▽

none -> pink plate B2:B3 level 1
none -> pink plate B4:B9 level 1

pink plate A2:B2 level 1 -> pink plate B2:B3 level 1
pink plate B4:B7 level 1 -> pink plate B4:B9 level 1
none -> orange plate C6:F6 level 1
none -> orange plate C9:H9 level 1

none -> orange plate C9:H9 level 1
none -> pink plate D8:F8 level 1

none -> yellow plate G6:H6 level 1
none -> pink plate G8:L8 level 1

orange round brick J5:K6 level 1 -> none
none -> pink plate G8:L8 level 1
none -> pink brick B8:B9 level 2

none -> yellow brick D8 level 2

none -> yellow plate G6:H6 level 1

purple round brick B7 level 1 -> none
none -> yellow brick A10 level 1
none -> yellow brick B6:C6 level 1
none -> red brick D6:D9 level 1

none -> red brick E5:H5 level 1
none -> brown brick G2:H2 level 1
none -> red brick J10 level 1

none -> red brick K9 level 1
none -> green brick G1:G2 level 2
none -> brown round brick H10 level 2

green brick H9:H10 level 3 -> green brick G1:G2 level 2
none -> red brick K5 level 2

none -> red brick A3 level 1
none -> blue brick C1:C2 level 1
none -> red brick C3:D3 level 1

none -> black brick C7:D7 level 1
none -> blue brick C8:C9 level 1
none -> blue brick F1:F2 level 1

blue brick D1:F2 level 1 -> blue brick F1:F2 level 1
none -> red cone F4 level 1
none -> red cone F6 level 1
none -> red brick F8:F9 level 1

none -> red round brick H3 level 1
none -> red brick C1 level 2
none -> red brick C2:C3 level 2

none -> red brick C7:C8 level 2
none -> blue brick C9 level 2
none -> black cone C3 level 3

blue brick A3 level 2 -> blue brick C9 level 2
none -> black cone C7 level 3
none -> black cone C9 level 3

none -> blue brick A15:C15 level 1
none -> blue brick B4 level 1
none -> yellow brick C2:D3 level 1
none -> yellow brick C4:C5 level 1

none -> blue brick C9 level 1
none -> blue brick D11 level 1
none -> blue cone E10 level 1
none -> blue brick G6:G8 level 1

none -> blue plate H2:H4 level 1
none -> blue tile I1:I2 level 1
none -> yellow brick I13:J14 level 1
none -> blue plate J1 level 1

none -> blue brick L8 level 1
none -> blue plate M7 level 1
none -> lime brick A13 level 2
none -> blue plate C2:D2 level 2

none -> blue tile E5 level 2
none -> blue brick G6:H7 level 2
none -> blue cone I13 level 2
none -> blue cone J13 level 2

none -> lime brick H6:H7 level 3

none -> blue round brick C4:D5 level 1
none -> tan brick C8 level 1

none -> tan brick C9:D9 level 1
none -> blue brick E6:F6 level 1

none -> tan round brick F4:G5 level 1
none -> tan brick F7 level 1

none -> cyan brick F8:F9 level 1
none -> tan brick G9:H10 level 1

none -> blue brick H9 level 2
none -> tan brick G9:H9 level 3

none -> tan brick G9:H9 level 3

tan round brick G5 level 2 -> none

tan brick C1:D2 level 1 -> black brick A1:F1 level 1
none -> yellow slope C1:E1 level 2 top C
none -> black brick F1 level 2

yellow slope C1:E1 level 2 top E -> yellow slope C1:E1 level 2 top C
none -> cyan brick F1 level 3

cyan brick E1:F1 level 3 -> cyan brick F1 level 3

△

Taking the lines above, repeat exactly those from the line that contains "none -> orange plate C6:F6 level 1" through the line that contains "orange round brick J5:K6 level 1 -> none", and both of those lines as well. Include nothing else.

▸ **Task response**:
none -> orange plate C6:F6 level 1
none -> orange plate C9:H9 level 1

none -> orange plate C9:H9 level 1
none -> pink plate D8:F8 level 1

none -> yellow plate G6:H6 level 1
none -> pink plate G8:L8 level 1

orange round brick J5:K6 level 1 -> none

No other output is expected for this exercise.